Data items
===============

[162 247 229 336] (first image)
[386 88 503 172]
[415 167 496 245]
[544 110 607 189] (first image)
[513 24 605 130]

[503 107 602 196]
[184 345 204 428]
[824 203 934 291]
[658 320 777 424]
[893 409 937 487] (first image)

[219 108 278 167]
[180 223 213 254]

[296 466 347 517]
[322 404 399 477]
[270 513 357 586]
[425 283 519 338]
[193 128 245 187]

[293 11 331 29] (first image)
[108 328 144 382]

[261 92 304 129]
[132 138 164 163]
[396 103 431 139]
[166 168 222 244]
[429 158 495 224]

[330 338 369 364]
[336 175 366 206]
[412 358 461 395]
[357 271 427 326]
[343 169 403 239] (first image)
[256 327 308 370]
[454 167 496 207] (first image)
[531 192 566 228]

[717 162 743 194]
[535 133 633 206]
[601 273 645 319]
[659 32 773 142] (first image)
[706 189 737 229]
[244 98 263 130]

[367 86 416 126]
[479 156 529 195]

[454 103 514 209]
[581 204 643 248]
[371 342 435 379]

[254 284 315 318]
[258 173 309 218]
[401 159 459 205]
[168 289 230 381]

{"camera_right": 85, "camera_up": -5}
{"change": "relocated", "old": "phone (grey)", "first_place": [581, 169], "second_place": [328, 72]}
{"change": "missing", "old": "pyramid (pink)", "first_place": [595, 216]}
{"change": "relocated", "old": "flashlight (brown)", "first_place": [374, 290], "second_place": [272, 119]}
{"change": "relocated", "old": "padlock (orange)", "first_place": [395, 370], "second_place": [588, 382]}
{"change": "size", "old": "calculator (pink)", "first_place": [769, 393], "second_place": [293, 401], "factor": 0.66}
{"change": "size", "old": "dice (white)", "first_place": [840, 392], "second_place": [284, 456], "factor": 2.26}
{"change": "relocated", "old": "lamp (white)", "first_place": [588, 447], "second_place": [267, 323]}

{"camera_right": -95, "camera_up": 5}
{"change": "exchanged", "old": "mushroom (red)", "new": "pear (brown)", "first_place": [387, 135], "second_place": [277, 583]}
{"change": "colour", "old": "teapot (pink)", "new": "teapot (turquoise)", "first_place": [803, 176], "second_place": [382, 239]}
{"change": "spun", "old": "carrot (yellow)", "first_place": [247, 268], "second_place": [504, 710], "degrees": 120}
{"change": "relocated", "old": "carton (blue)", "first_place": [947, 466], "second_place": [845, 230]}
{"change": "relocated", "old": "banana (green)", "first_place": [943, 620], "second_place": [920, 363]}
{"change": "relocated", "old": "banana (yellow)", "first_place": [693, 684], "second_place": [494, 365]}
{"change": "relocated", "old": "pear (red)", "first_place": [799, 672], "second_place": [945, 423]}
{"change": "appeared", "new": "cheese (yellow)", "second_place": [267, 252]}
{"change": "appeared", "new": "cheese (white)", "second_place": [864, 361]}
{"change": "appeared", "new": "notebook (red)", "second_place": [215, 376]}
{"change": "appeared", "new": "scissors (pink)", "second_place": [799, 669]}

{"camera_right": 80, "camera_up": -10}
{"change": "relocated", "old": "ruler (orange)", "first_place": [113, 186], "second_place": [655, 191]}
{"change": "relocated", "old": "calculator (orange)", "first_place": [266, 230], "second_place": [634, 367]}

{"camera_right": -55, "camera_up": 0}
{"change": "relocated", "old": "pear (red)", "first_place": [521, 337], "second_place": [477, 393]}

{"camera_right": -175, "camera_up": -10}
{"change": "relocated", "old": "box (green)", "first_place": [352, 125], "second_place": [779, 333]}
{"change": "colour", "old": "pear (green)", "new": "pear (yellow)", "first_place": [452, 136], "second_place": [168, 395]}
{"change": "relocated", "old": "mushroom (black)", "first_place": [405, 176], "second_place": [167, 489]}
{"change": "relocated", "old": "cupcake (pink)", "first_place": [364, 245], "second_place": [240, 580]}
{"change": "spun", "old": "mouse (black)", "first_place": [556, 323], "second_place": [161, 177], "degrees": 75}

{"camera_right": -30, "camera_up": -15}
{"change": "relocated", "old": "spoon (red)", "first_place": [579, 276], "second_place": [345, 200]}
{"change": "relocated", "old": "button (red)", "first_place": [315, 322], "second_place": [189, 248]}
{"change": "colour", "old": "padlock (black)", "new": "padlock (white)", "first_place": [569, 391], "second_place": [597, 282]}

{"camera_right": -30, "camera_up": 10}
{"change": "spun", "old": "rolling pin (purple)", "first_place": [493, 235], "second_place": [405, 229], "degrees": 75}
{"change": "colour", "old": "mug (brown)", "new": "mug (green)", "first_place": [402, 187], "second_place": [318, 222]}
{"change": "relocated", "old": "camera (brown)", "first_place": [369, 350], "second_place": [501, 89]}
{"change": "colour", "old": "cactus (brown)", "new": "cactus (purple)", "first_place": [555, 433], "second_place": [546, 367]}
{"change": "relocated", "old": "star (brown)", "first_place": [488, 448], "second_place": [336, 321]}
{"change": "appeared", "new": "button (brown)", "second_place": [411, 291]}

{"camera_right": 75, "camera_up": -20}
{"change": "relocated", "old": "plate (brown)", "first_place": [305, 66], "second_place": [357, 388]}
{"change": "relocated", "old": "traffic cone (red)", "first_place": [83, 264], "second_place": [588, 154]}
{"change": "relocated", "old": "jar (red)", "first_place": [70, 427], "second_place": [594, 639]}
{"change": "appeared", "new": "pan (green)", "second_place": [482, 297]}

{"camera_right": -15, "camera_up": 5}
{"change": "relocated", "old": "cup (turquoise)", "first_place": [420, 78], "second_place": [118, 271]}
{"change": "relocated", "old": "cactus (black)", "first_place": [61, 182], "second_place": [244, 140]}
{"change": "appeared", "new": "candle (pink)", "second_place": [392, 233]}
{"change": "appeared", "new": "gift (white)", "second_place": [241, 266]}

===============

* _Try it_:
Between the first line of the entries above and the line with "[544 110 607 189] (first image)", both included, copy every line exactly and nothing outside that range.

* _Task solution_:
[162 247 229 336] (first image)
[386 88 503 172]
[415 167 496 245]
[544 110 607 189] (first image)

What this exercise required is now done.